• Description of the task:
Write each of the records out again exactly.

• Dataset records:

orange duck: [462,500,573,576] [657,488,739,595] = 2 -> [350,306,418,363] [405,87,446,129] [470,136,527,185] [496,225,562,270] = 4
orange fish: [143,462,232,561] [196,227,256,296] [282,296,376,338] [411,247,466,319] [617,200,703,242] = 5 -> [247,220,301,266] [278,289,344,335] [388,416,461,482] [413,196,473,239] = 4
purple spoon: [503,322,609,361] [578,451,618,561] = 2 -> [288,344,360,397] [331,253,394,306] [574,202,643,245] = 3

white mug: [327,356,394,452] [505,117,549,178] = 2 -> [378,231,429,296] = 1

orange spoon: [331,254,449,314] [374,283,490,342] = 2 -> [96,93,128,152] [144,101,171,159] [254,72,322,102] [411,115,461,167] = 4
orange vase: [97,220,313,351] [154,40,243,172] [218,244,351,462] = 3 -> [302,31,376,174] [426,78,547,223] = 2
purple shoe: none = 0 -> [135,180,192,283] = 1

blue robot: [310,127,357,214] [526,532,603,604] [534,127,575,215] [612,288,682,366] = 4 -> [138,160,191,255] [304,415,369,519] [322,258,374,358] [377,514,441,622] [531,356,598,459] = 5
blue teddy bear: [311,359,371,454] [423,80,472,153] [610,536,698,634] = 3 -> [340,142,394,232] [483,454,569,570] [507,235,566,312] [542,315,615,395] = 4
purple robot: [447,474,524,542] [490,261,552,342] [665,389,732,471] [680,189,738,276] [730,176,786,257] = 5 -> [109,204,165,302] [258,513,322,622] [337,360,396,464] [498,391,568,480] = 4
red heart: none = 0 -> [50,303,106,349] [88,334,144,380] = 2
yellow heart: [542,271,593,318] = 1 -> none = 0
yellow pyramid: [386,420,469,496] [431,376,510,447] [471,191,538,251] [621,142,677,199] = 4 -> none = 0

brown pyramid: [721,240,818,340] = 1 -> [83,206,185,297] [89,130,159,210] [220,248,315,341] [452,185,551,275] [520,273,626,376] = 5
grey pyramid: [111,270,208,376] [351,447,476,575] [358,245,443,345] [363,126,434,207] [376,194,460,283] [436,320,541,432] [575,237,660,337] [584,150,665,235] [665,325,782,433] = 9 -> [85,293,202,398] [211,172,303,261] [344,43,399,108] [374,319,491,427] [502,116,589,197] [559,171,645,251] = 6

• Exercise result:
orange duck: [462,500,573,576] [657,488,739,595] = 2 -> [350,306,418,363] [405,87,446,129] [470,136,527,185] [496,225,562,270] = 4
orange fish: [143,462,232,561] [196,227,256,296] [282,296,376,338] [411,247,466,319] [617,200,703,242] = 5 -> [247,220,301,266] [278,289,344,335] [388,416,461,482] [413,196,473,239] = 4
purple spoon: [503,322,609,361] [578,451,618,561] = 2 -> [288,344,360,397] [331,253,394,306] [574,202,643,245] = 3

white mug: [327,356,394,452] [505,117,549,178] = 2 -> [378,231,429,296] = 1

orange spoon: [331,254,449,314] [374,283,490,342] = 2 -> [96,93,128,152] [144,101,171,159] [254,72,322,102] [411,115,461,167] = 4
orange vase: [97,220,313,351] [154,40,243,172] [218,244,351,462] = 3 -> [302,31,376,174] [426,78,547,223] = 2
purple shoe: none = 0 -> [135,180,192,283] = 1

blue robot: [310,127,357,214] [526,532,603,604] [534,127,575,215] [612,288,682,366] = 4 -> [138,160,191,255] [304,415,369,519] [322,258,374,358] [377,514,441,622] [531,356,598,459] = 5
blue teddy bear: [311,359,371,454] [423,80,472,153] [610,536,698,634] = 3 -> [340,142,394,232] [483,454,569,570] [507,235,566,312] [542,315,615,395] = 4
purple robot: [447,474,524,542] [490,261,552,342] [665,389,732,471] [680,189,738,276] [730,176,786,257] = 5 -> [109,204,165,302] [258,513,322,622] [337,360,396,464] [498,391,568,480] = 4
red heart: none = 0 -> [50,303,106,349] [88,334,144,380] = 2
yellow heart: [542,271,593,318] = 1 -> none = 0
yellow pyramid: [386,420,469,496] [431,376,510,447] [471,191,538,251] [621,142,677,199] = 4 -> none = 0

brown pyramid: [721,240,818,340] = 1 -> [83,206,185,297] [89,130,159,210] [220,248,315,341] [452,185,551,275] [520,273,626,376] = 5
grey pyramid: [111,270,208,376] [351,447,476,575] [358,245,443,345] [363,126,434,207] [376,194,460,283] [436,320,541,432] [575,237,660,337] [584,150,665,235] [665,325,782,433] = 9 -> [85,293,202,398] [211,172,303,261] [344,43,399,108] [374,319,491,427] [502,116,589,197] [559,171,645,251] = 6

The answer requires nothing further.